WHAT TO WORK ON: Without the pictures, set down everything in the listing exactly.

TASK INPUTS:
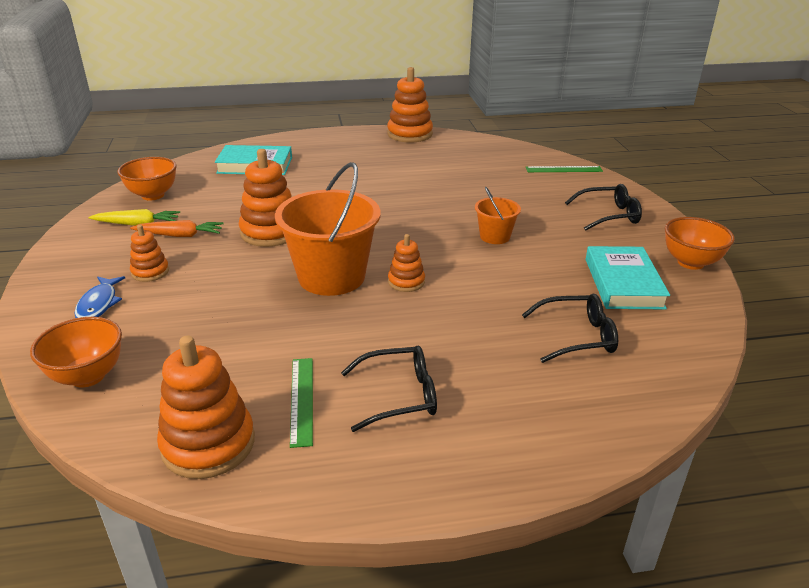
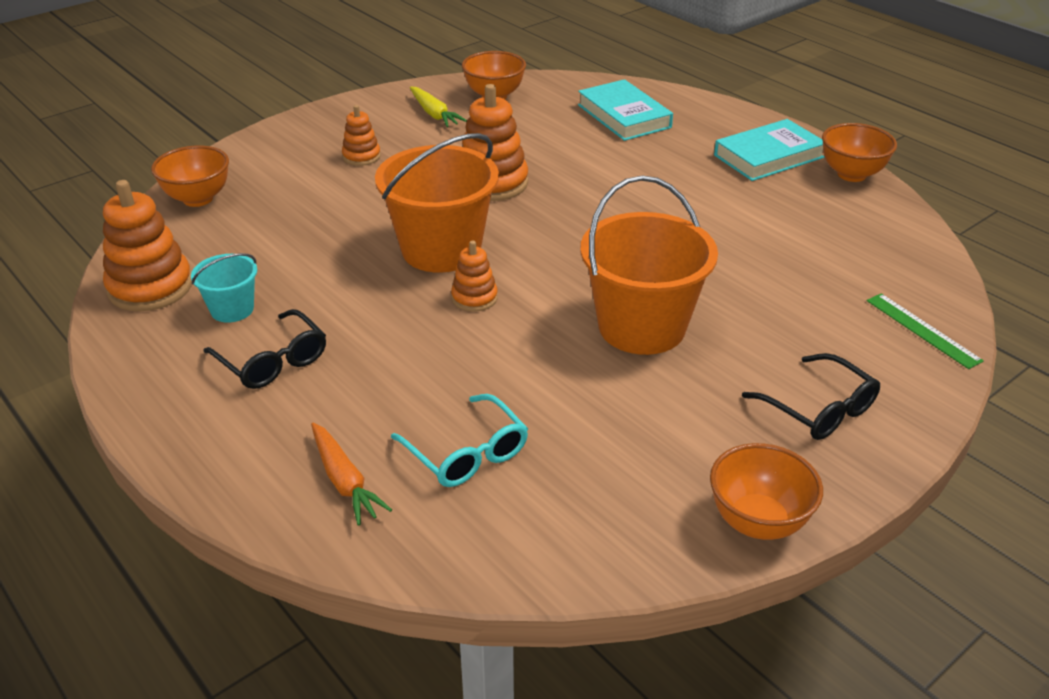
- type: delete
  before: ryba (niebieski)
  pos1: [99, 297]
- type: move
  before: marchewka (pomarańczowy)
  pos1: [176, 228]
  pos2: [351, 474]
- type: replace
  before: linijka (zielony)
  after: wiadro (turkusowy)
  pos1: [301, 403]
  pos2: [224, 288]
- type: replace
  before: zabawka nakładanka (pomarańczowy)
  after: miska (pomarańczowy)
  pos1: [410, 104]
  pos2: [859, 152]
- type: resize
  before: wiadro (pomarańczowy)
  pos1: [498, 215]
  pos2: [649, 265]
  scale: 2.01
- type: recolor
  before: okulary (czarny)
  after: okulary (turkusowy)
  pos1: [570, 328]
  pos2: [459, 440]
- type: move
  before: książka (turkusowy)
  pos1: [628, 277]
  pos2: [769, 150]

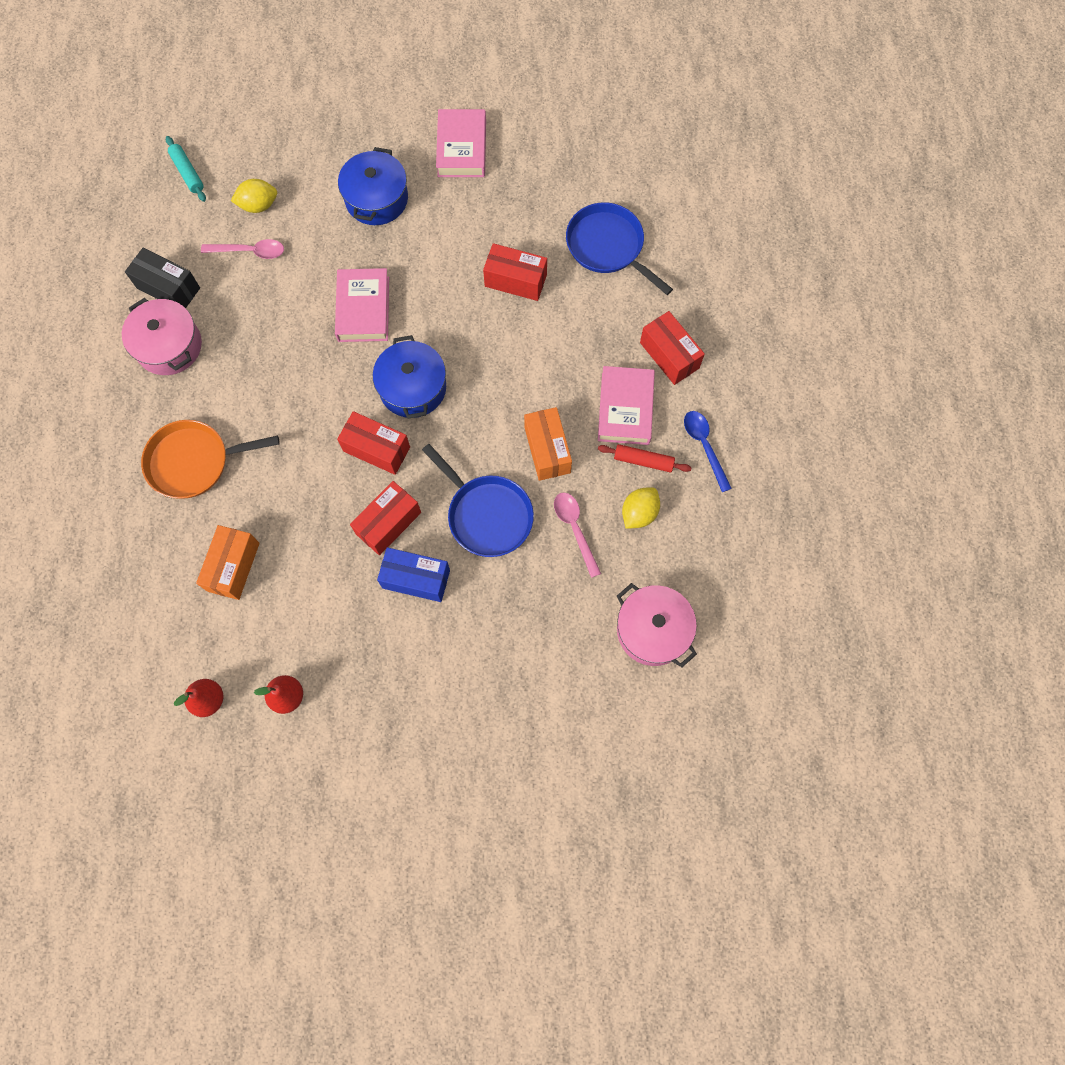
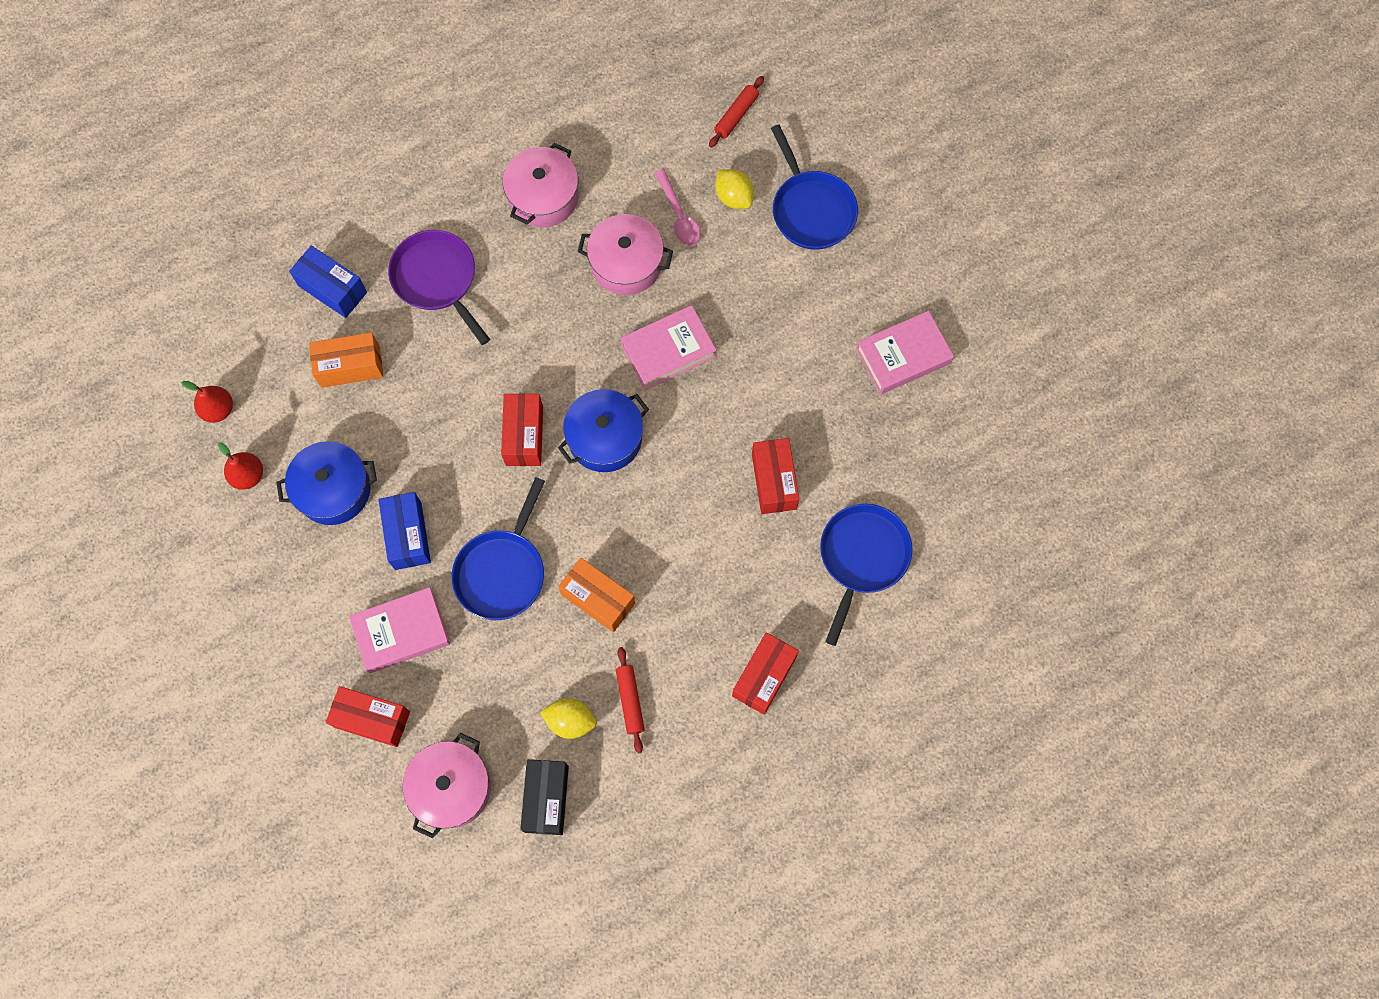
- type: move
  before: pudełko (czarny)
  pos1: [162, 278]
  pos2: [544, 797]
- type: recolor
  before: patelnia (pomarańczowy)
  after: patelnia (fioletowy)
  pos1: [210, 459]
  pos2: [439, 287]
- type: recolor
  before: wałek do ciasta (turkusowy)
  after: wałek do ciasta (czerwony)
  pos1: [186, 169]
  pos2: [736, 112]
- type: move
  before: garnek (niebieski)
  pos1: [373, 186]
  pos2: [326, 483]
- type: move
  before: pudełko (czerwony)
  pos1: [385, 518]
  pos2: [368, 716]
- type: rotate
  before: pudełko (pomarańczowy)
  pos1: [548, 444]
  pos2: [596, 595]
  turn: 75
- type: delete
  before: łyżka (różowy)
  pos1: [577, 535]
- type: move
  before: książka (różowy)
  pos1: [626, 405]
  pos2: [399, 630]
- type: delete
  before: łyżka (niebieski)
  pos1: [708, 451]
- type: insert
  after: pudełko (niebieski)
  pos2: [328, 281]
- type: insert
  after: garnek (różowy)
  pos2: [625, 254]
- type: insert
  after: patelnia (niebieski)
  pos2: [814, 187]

PROBLEM SOLUTION:
- type: delete
  before: ryba (niebieski)
  pos1: [99, 297]
- type: move
  before: marchewka (pomarańczowy)
  pos1: [176, 228]
  pos2: [351, 474]
- type: replace
  before: linijka (zielony)
  after: wiadro (turkusowy)
  pos1: [301, 403]
  pos2: [224, 288]
- type: replace
  before: zabawka nakładanka (pomarańczowy)
  after: miska (pomarańczowy)
  pos1: [410, 104]
  pos2: [859, 152]
- type: resize
  before: wiadro (pomarańczowy)
  pos1: [498, 215]
  pos2: [649, 265]
  scale: 2.01
- type: recolor
  before: okulary (czarny)
  after: okulary (turkusowy)
  pos1: [570, 328]
  pos2: [459, 440]
- type: move
  before: książka (turkusowy)
  pos1: [628, 277]
  pos2: [769, 150]

- type: move
  before: pudełko (czarny)
  pos1: [162, 278]
  pos2: [544, 797]
- type: recolor
  before: patelnia (pomarańczowy)
  after: patelnia (fioletowy)
  pos1: [210, 459]
  pos2: [439, 287]
- type: recolor
  before: wałek do ciasta (turkusowy)
  after: wałek do ciasta (czerwony)
  pos1: [186, 169]
  pos2: [736, 112]
- type: move
  before: garnek (niebieski)
  pos1: [373, 186]
  pos2: [326, 483]
- type: move
  before: pudełko (czerwony)
  pos1: [385, 518]
  pos2: [368, 716]
- type: rotate
  before: pudełko (pomarańczowy)
  pos1: [548, 444]
  pos2: [596, 595]
  turn: 75
- type: delete
  before: łyżka (różowy)
  pos1: [577, 535]
- type: move
  before: książka (różowy)
  pos1: [626, 405]
  pos2: [399, 630]
- type: delete
  before: łyżka (niebieski)
  pos1: [708, 451]
- type: insert
  after: pudełko (niebieski)
  pos2: [328, 281]
- type: insert
  after: garnek (różowy)
  pos2: [625, 254]
- type: insert
  after: patelnia (niebieski)
  pos2: [814, 187]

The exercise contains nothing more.